Recorded information>
========================================================================

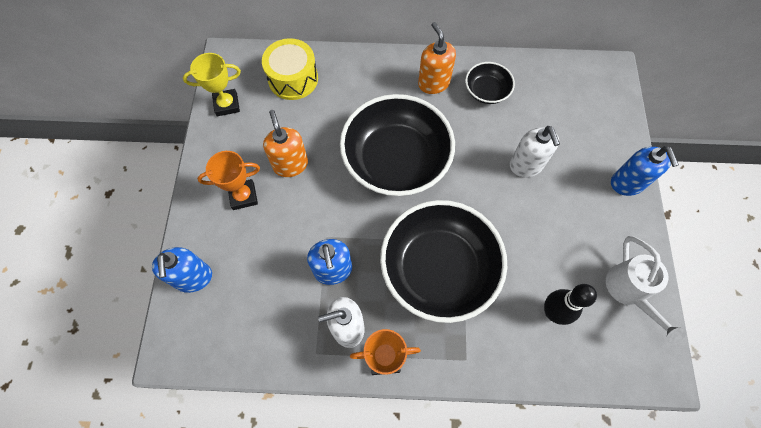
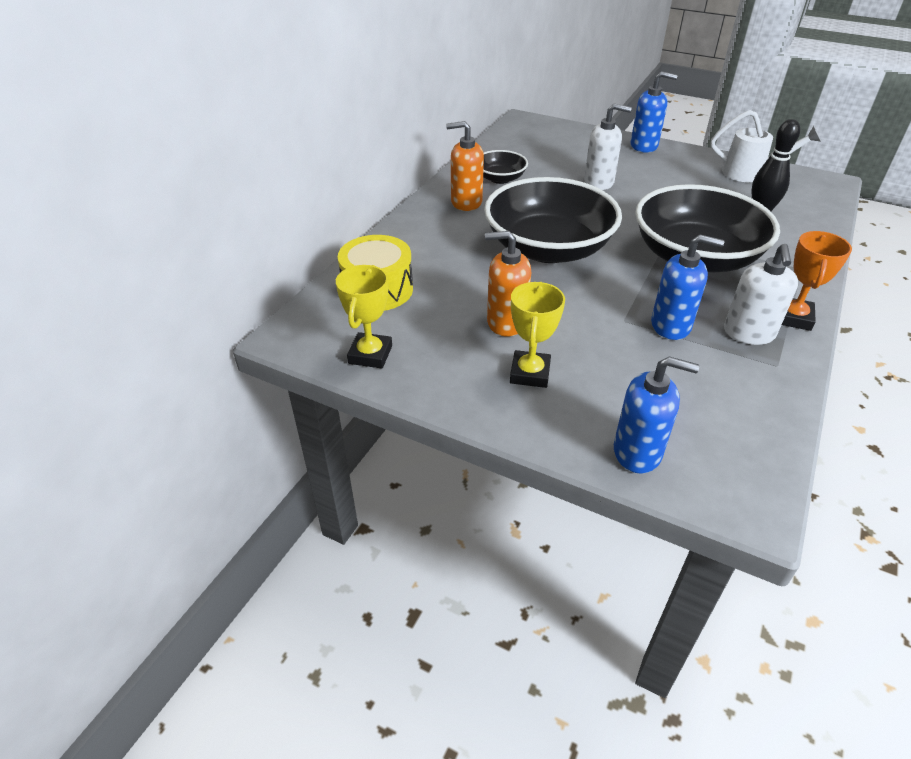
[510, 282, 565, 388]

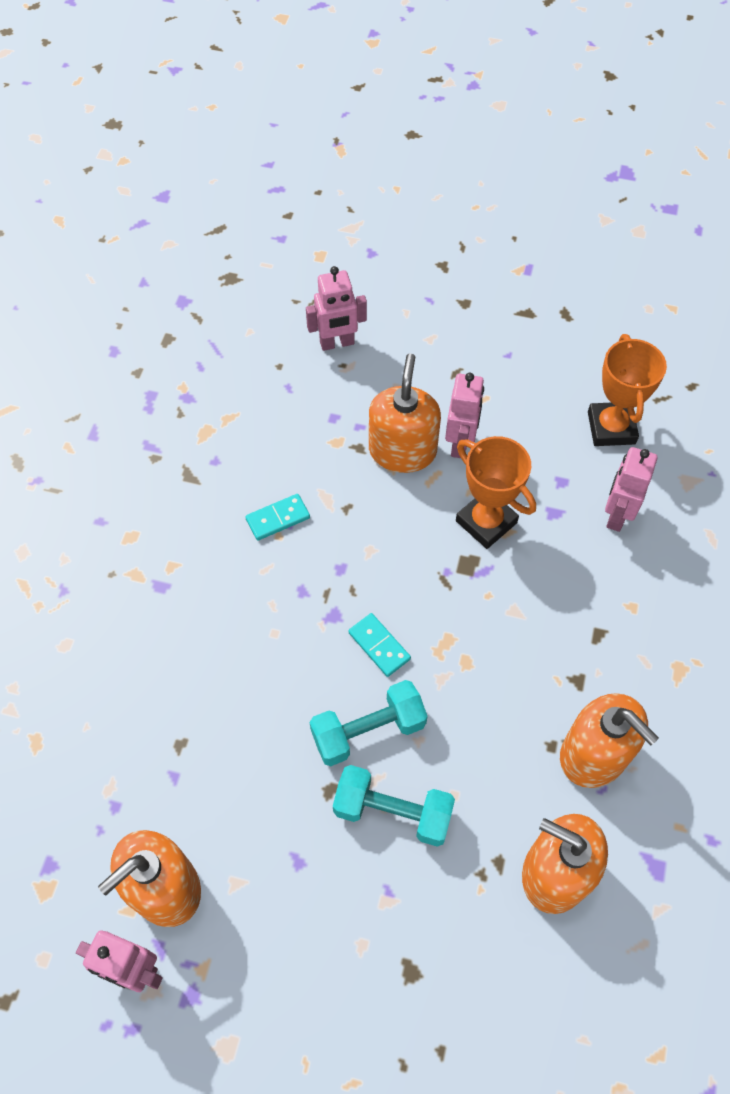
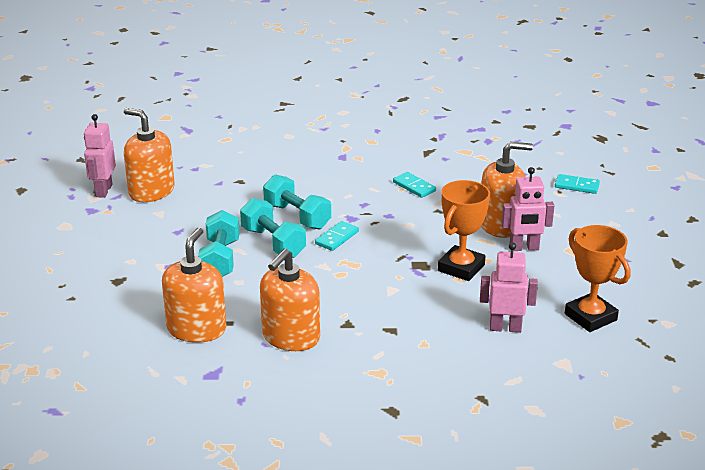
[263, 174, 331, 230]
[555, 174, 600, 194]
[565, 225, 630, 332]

========================================================================

Requirement> Your copy should match the material above exactly, minus its pictures.

Task solution>
[510, 282, 565, 388]

[263, 174, 331, 230]
[555, 174, 600, 194]
[565, 225, 630, 332]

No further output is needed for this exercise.